* _Problem description_:
Leave out the images and return all the data word for word.

* _Data under study_:

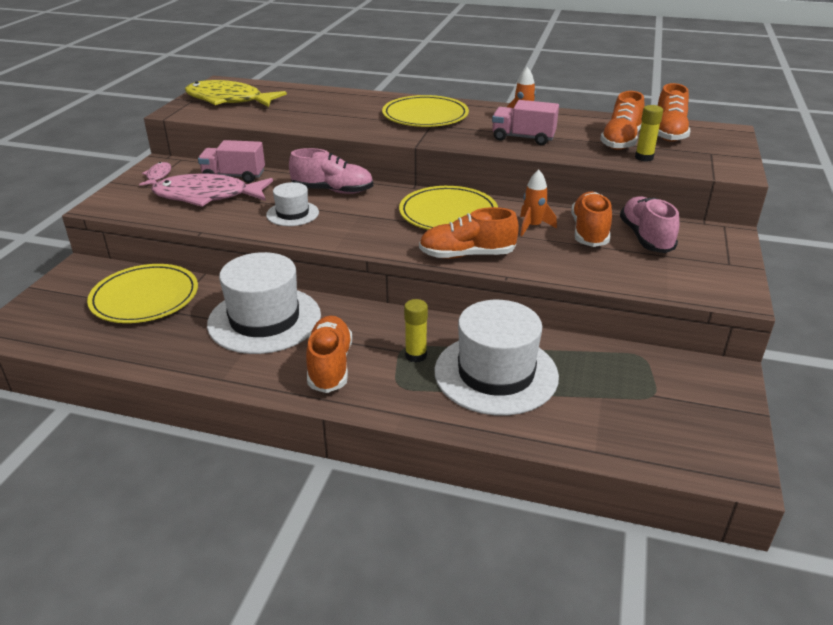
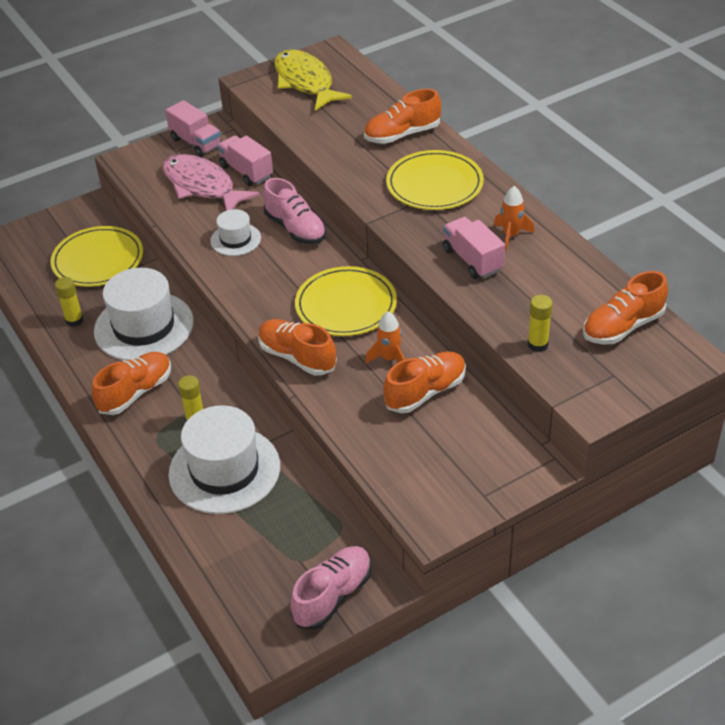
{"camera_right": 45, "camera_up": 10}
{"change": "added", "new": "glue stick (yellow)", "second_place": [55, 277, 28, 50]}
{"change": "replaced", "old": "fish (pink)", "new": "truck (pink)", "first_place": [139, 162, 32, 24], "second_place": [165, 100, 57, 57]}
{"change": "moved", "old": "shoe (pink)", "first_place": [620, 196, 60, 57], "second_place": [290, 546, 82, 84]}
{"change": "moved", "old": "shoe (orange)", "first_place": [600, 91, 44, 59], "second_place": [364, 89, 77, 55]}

* _Task answer_:
{"camera_right": 45, "camera_up": 10}
{"change": "added", "new": "glue stick (yellow)", "second_place": [55, 277, 28, 50]}
{"change": "replaced", "old": "fish (pink)", "new": "truck (pink)", "first_place": [139, 162, 32, 24], "second_place": [165, 100, 57, 57]}
{"change": "moved", "old": "shoe (pink)", "first_place": [620, 196, 60, 57], "second_place": [290, 546, 82, 84]}
{"change": "moved", "old": "shoe (orange)", "first_place": [600, 91, 44, 59], "second_place": [364, 89, 77, 55]}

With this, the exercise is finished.